> [Problem]:
In the data, find each line where the word "slope" appears and list that line.
/---
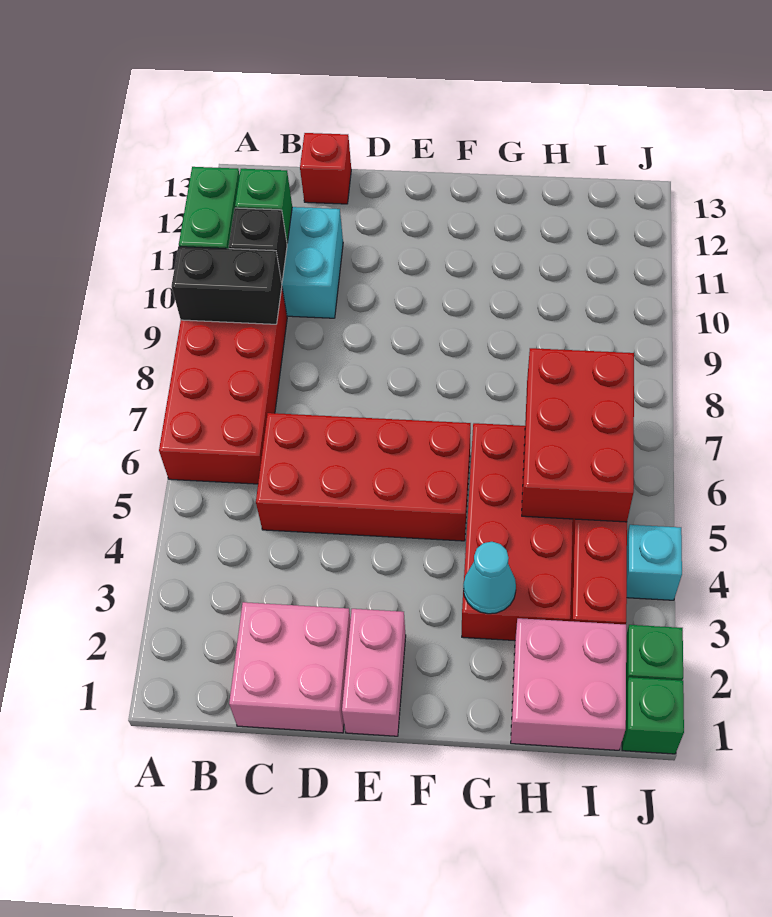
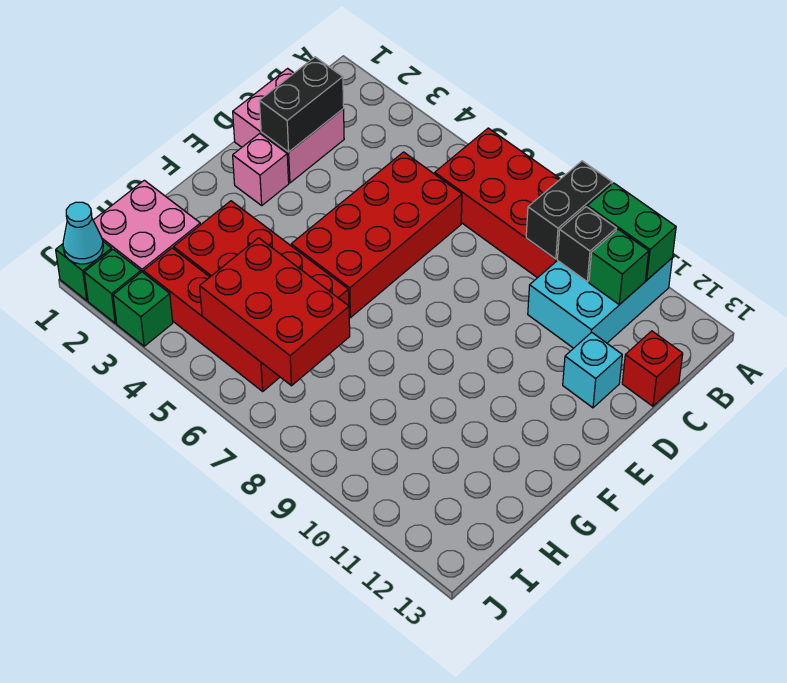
none -> black 1x2 brick [259,57,344,152]
pink 1x2 brick [342,609,406,736] -> pink 1x1 brick [233,134,289,205]
cyan 1x1 cone [463,542,516,614] -> cyan 1x1 cone moved to [63,202,103,264]
none -> green 1x1 brick [113,272,173,346]
cyan 1x1 brick [627,525,682,600] -> cyan 1x1 brick moved to [563,332,622,408]

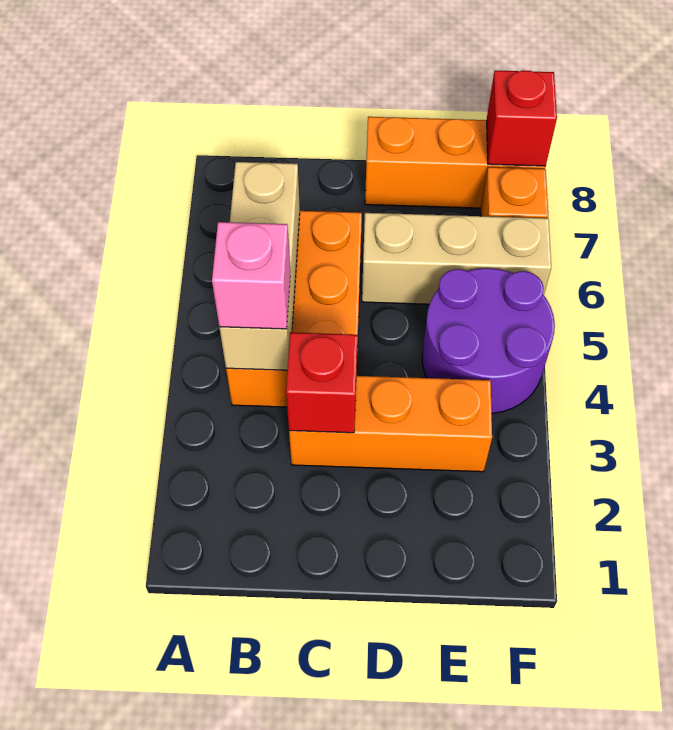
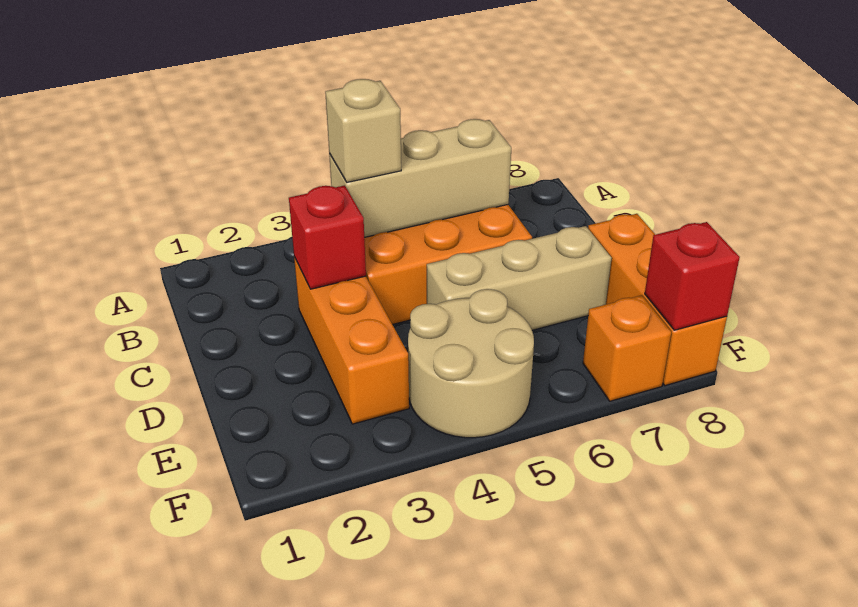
pink 1x1 brick [212,222,290,329] -> tan 1x1 brick [325,79,401,182]
tan 1x3 brick [362,213,551,304] -> tan 1x3 brick turned to [427,226,612,330]
purple 2x2 round brick [422,268,555,413] -> tan 2x2 round brick [408,289,534,438]

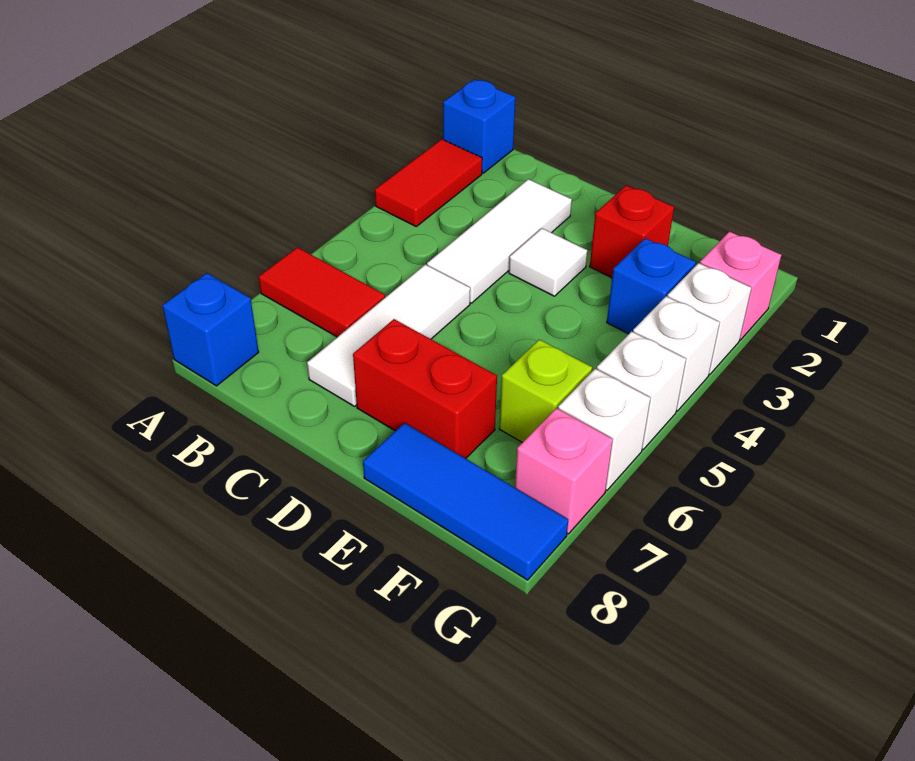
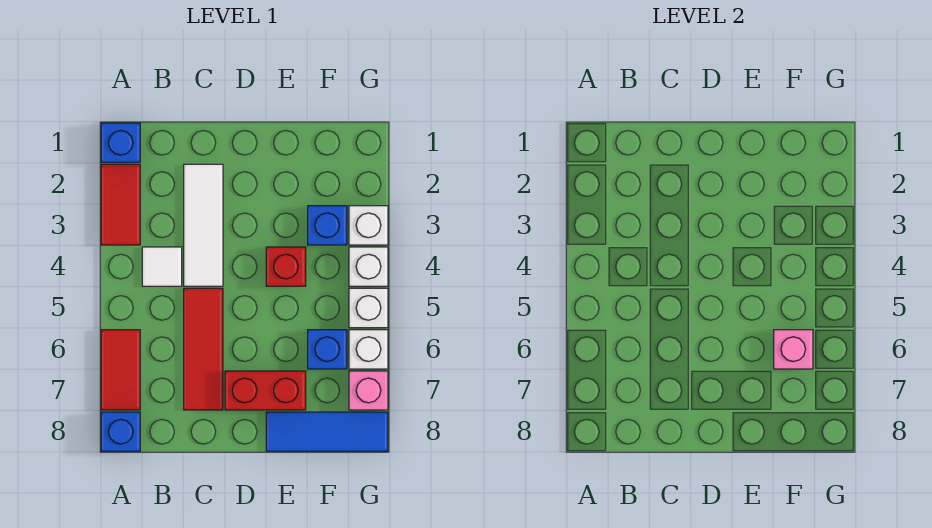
red 1x2 tile [259,247,385,337] -> red 1x2 tile turned to [101,330,140,410]
white 1x3 tile [307,264,470,406] -> red 1x3 tile [184,288,223,410]
white 1x1 tile [509,229,588,296] -> white 1x1 tile moved to [142,247,182,286]
red 1x1 brick [590,185,674,278] -> red 1x1 brick moved to [266,247,306,286]
lime 1x1 brick [499,339,592,443] -> blue 1x1 brick [308,330,347,369]
pink 1x1 brick [700,232,781,340] -> pink 1x1 brick moved to [774,330,813,369]

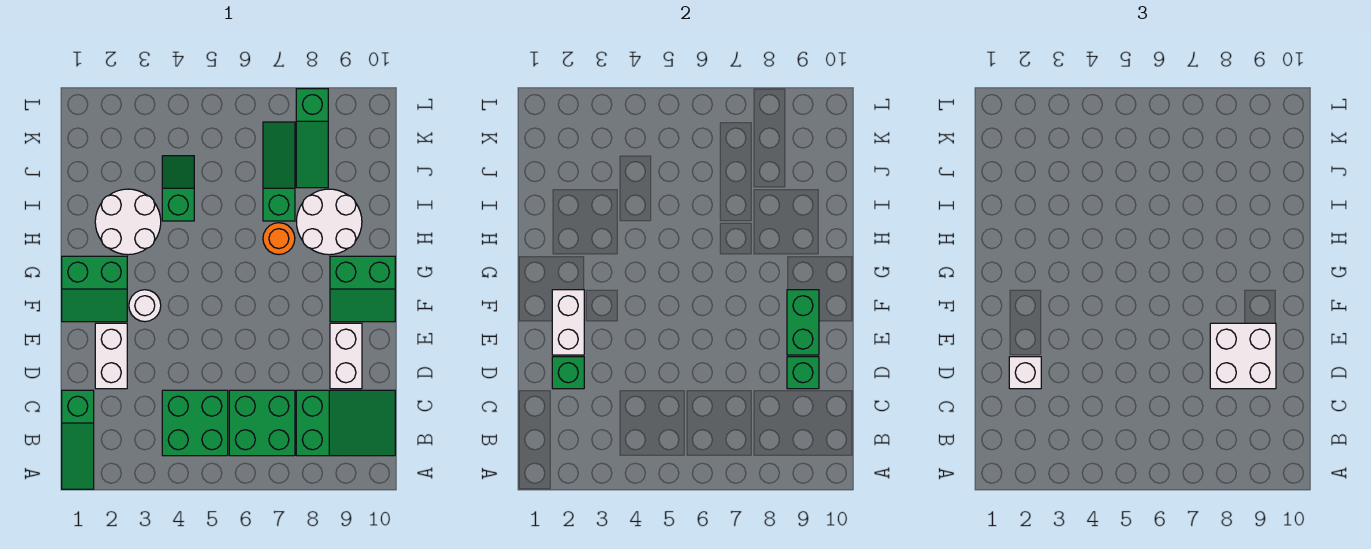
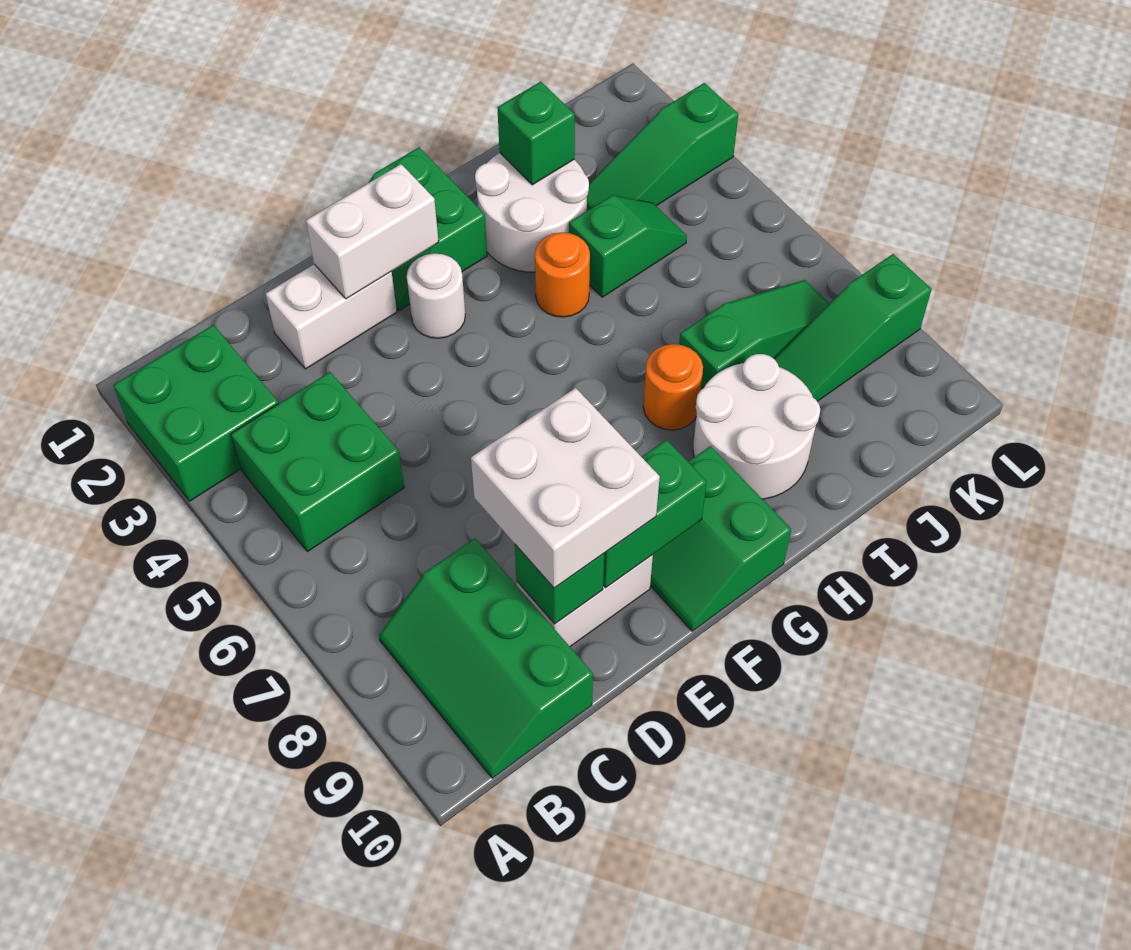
green 1x3 slope [62,390,94,489] -> green 1x3 slope moved to [587,83,738,211]
green 2x2 brick [229,390,295,456] -> green 2x2 brick moved to [113,325,279,501]
green 2x3 slope [296,390,395,456] -> green 2x3 slope turned to [379,539,593,778]
green 1x1 brick [552,357,584,389] -> green 1x1 brick moved to [497,82,575,185]
white 1x1 brick [1009,357,1041,389] -> none
none -> orange 1x1 round brick [535,232,590,317]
\---
> [The answer]:
green 1x3 slope [62,390,94,489] -> green 1x3 slope moved to [587,83,738,211]
green 2x3 slope [296,390,395,456] -> green 2x3 slope turned to [379,539,593,778]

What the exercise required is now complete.